Task goal: Determine the number of lines below that contain "round". Write nothing but that number.

Exercise input:

------------------------------------------------------------------------

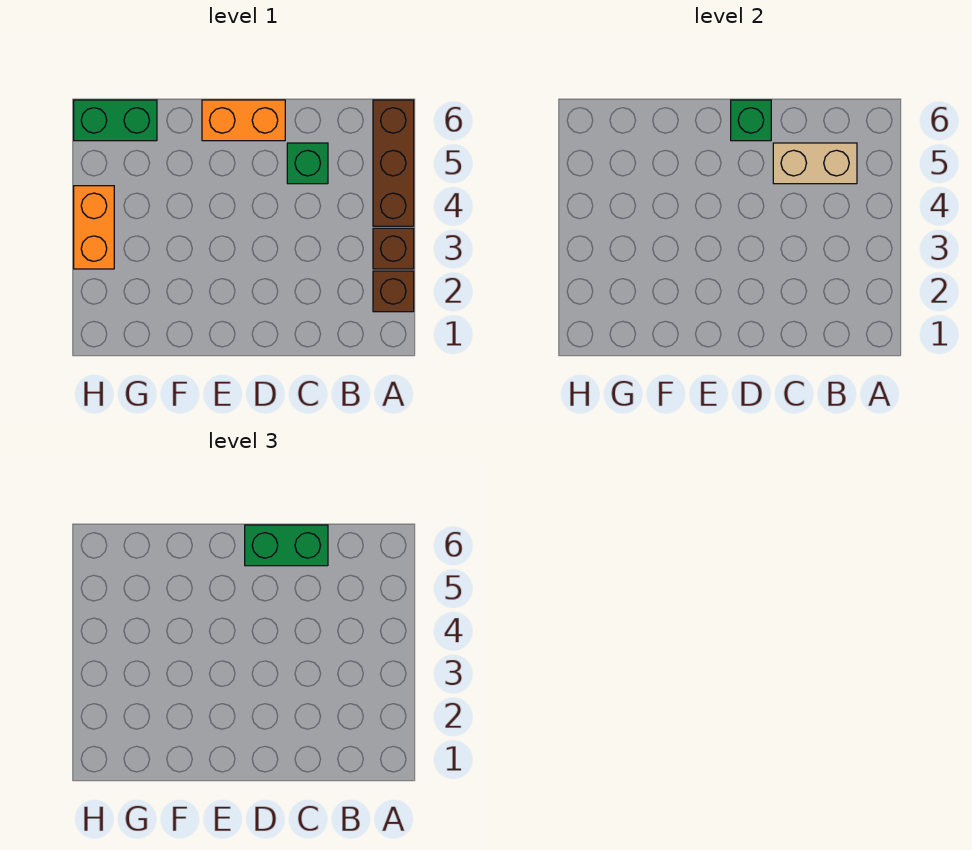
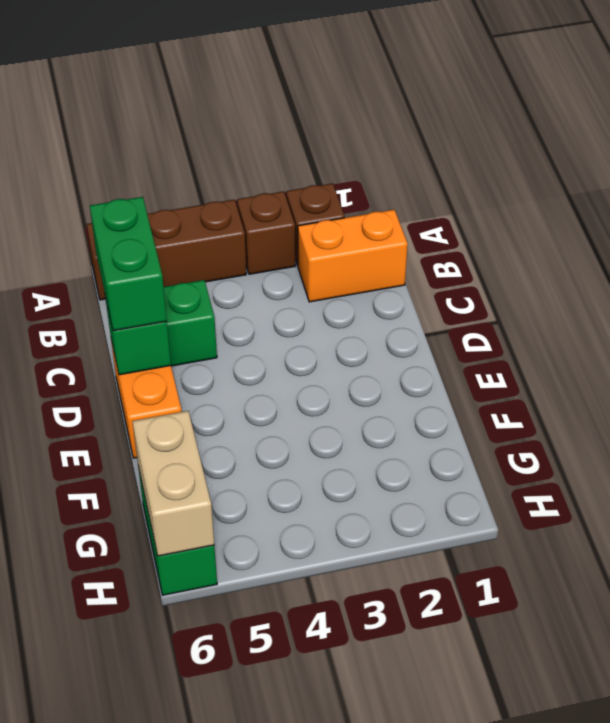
tan 1x2 brick [773,143,857,184] -> tan 1x2 brick moved to [132,411,214,556]
orange 1x2 brick [74,186,114,269] -> orange 1x2 brick moved to [298,210,408,302]

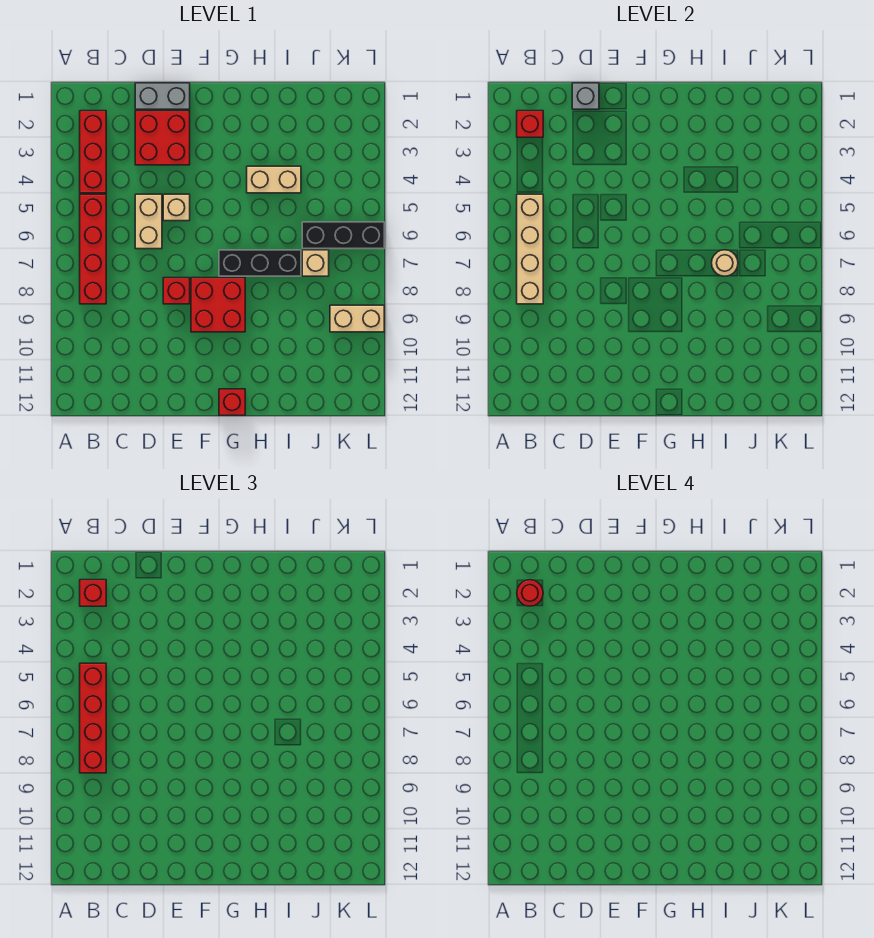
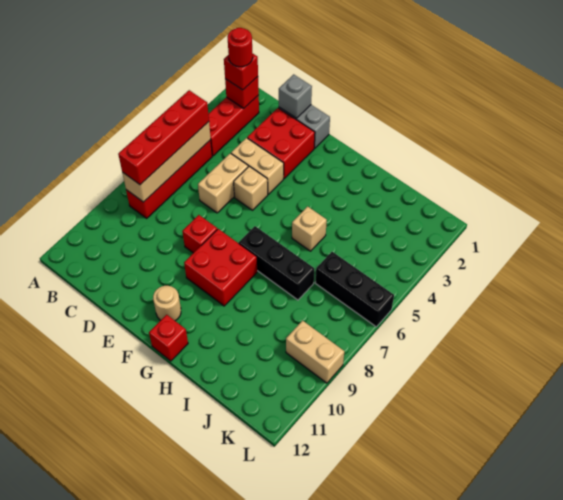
tan 1x2 brick [247,166,301,193] -> tan 1x2 brick moved to [231,138,284,194]
tan 1x1 round brick [712,250,738,276] -> tan 1x1 round brick moved to [153,286,181,321]
tan 1x1 brick [302,250,329,276] -> tan 1x1 brick moved to [292,206,327,251]

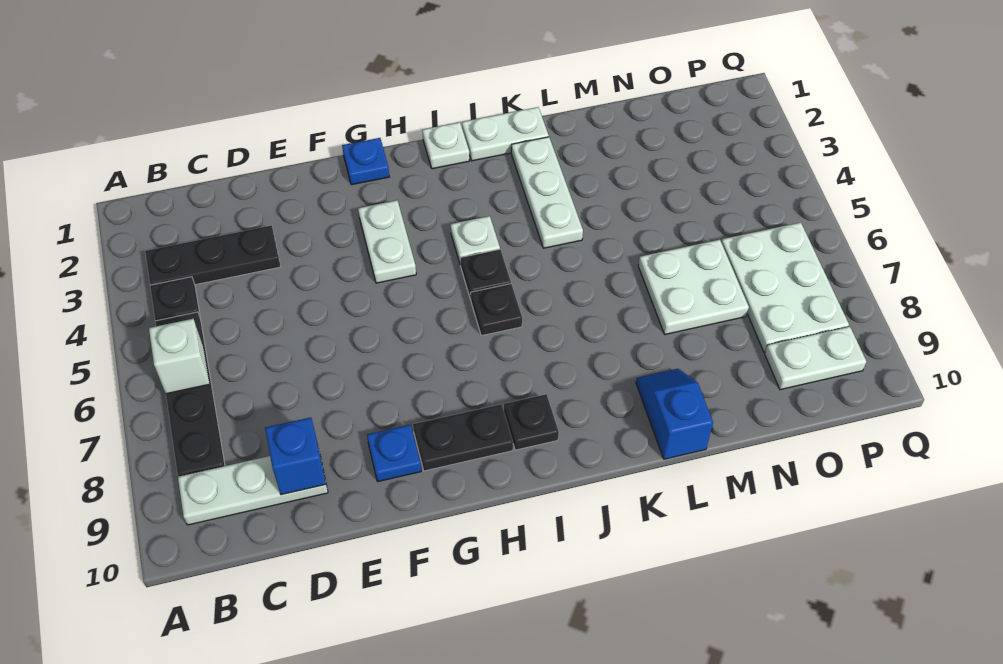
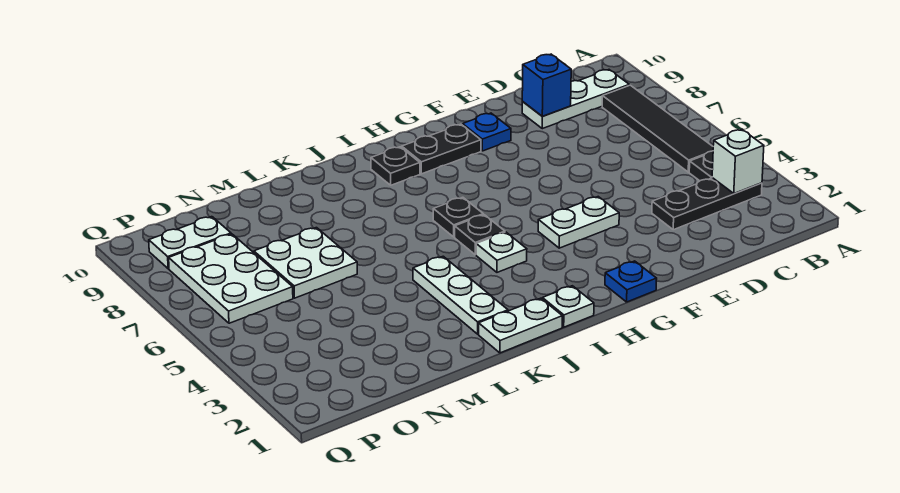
black 1x4 plate [155,312,225,476] -> black 1x4 tile [602,85,713,172]
white 1x1 brick [149,319,210,394] -> white 1x1 brick moved to [712,130,764,194]
white 1x2 plate [358,200,416,283] -> white 1x2 plate turned to [538,197,619,248]
blue 1x2 slope [636,369,713,459] -> none

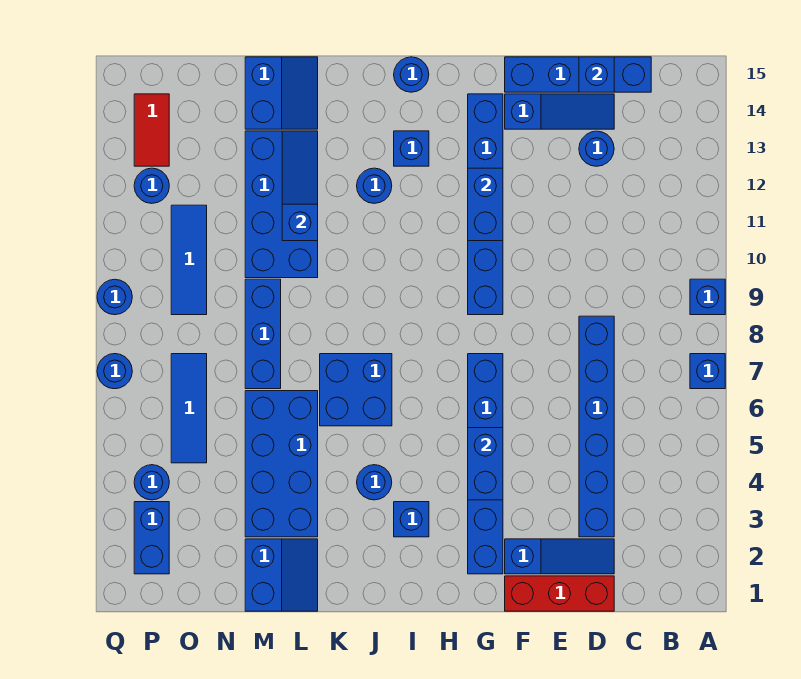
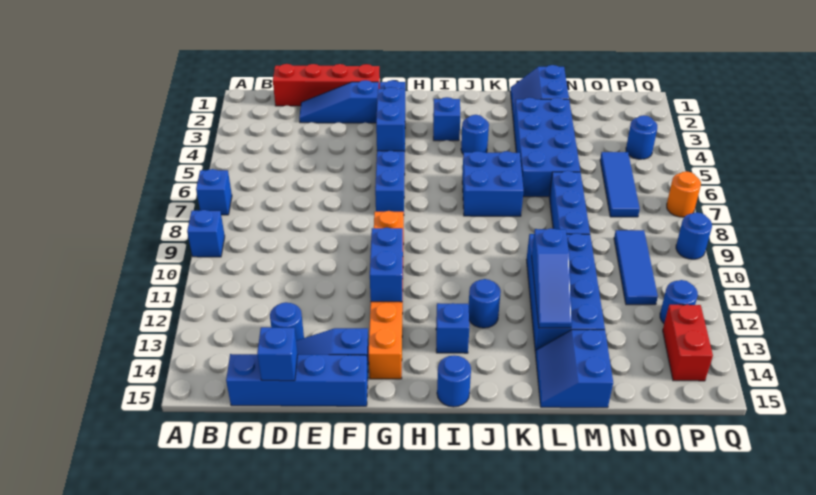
red 1x3 brick [505,576,614,611] -> red 1x4 brick [273,64,380,106]
blue 1x6 brick [579,316,614,537] -> none
blue 1x6 brick [468,94,503,315] -> orange 1x6 brick [369,211,404,379]
blue 1x2 brick [134,502,169,574] -> none
red 1x2 tile [134,94,169,166] -> red 1x2 brick [663,305,713,381]
blue 1x1 round brick [97,354,132,389] -> orange 1x1 round brick [667,171,701,217]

------------------------------------------------------------------------

Your solution: 2